**Exercise directions:** Rewrite the stretch from the start of the records through the line containing "Year (18, 12)", putting "Legend" wherever "Saga" appears and leaving everything else unchanged.

**Stored records:**

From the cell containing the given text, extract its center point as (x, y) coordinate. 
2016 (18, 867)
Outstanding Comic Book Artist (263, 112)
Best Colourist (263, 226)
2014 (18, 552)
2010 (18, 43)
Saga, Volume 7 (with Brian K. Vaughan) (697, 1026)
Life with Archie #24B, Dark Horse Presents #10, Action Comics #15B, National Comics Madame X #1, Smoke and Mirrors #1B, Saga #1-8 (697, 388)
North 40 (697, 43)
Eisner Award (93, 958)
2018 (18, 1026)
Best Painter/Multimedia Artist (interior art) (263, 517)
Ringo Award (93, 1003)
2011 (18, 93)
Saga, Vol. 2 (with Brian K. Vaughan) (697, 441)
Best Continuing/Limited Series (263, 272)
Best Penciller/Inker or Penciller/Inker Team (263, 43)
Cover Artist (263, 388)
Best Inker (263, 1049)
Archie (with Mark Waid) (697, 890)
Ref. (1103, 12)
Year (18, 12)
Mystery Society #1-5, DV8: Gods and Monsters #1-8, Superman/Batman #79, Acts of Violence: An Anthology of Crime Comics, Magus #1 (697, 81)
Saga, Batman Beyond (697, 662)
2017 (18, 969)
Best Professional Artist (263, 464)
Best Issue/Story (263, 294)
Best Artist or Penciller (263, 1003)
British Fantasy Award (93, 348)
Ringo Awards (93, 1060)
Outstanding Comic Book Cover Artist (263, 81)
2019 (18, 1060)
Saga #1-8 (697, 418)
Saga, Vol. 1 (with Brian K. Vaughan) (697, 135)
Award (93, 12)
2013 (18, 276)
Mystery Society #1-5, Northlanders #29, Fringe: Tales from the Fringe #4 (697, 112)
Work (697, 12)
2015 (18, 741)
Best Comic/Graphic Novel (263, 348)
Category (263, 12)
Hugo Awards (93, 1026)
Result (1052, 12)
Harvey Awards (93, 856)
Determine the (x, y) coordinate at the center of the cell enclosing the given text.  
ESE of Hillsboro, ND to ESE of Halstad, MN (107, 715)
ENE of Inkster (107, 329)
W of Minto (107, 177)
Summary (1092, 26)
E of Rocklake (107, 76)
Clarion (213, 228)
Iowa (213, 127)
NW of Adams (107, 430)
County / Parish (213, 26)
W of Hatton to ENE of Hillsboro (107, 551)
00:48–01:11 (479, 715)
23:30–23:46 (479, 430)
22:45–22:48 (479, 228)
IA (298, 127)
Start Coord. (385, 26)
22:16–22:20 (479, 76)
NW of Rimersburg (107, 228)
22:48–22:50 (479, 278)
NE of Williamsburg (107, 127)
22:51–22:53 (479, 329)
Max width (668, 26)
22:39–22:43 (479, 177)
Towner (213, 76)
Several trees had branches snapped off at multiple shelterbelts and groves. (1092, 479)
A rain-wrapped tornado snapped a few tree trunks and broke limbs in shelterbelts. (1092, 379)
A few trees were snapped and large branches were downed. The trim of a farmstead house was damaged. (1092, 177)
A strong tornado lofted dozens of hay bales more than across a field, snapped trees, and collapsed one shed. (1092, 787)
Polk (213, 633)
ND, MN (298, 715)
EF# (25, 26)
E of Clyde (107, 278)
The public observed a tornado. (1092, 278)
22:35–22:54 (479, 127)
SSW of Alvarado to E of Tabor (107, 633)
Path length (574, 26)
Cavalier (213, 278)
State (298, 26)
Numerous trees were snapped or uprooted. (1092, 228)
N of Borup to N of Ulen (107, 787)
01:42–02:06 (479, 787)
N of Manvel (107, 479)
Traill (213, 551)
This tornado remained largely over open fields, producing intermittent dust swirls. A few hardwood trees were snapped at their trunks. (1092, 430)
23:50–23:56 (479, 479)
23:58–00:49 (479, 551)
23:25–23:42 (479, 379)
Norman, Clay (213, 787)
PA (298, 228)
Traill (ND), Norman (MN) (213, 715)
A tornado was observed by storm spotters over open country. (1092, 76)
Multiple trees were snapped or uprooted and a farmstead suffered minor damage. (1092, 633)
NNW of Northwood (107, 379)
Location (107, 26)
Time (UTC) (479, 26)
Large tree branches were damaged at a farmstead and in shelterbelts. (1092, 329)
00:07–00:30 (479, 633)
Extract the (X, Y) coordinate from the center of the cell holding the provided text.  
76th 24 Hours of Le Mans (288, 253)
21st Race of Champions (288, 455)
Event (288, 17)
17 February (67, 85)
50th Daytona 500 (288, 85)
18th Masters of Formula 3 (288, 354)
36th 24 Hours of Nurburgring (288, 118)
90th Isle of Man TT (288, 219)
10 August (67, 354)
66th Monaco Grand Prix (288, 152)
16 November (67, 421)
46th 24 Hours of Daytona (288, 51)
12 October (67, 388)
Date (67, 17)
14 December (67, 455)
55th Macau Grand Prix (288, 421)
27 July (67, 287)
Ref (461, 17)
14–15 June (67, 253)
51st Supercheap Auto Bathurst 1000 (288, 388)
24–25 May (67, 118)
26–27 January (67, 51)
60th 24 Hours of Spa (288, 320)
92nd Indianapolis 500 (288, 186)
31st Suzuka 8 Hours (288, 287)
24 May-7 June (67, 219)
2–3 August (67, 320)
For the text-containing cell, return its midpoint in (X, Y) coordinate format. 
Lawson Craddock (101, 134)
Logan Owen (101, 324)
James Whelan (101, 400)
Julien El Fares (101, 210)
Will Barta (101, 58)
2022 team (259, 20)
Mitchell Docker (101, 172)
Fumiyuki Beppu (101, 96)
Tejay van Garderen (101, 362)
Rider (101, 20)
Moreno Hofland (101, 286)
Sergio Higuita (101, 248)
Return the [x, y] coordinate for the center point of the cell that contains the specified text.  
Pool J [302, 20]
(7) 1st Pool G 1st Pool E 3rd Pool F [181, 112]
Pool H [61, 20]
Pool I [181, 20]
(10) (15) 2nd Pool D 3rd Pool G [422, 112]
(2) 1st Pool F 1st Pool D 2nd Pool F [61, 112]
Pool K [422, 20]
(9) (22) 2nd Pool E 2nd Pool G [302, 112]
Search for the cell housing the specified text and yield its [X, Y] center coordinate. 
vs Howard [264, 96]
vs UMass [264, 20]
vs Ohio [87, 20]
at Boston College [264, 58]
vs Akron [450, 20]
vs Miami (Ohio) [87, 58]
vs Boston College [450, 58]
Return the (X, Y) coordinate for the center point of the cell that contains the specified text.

**Response to the exercise:**
From the cell containing the given text, extract its center point as (x, y) coordinate. 
2016 (18, 867)
Outstanding Comic Book Artist (263, 112)
Best Colourist (263, 226)
2014 (18, 552)
2010 (18, 43)
Legend, Volume 7 (with Brian K. Vaughan) (697, 1026)
Life with Archie #24B, Dark Horse Presents #10, Action Comics #15B, National Comics Madame X #1, Smoke and Mirrors #1B, Legend #1-8 (697, 388)
North 40 (697, 43)
Eisner Award (93, 958)
2018 (18, 1026)
Best Painter/Multimedia Artist (interior art) (263, 517)
Ringo Award (93, 1003)
2011 (18, 93)
Legend, Vol. 2 (with Brian K. Vaughan) (697, 441)
Best Continuing/Limited Series (263, 272)
Best Penciller/Inker or Penciller/Inker Team (263, 43)
Cover Artist (263, 388)
Best Inker (263, 1049)
Archie (with Mark Waid) (697, 890)
Ref. (1103, 12)
Year (18, 12)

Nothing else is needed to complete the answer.